- **Edit tracking data**
◇ ◇ ◇ ◇

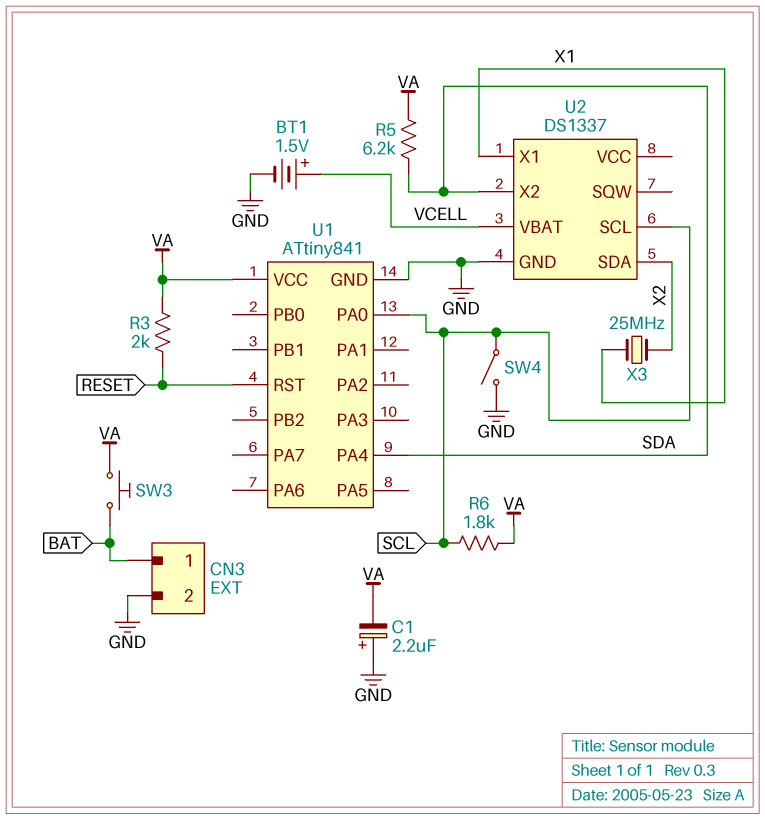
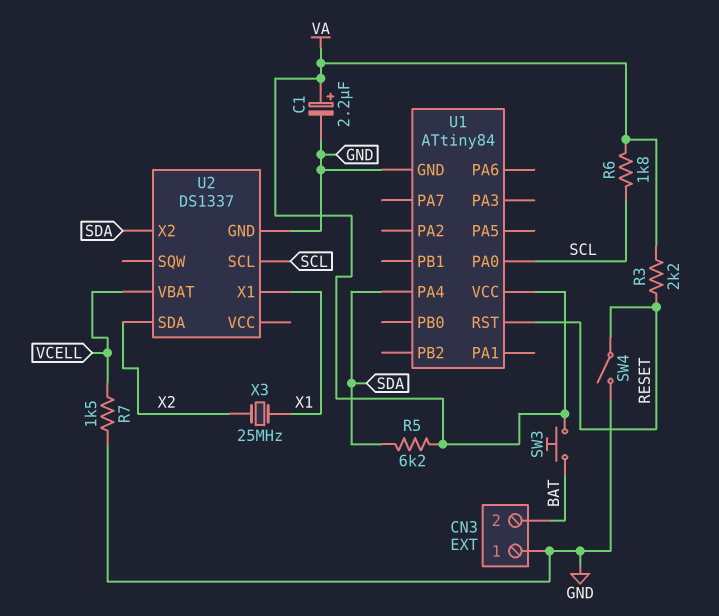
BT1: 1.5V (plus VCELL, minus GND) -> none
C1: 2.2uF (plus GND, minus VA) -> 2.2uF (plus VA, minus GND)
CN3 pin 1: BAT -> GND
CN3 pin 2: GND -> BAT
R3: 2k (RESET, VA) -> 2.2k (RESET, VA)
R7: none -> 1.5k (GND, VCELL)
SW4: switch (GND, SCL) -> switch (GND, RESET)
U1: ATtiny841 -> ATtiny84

◇ ◇ ◇ ◇

If a record holds a picture, leave the picture out and copy the rest exactly.

- **Solution to the problem**
BT1: 1.5V (plus VCELL, minus GND) -> none
C1: 2.2uF (plus GND, minus VA) -> 2.2uF (plus VA, minus GND)
CN3 pin 1: BAT -> GND
CN3 pin 2: GND -> BAT
R3: 2k (RESET, VA) -> 2.2k (RESET, VA)
R7: none -> 1.5k (GND, VCELL)
SW4: switch (GND, SCL) -> switch (GND, RESET)
U1: ATtiny841 -> ATtiny84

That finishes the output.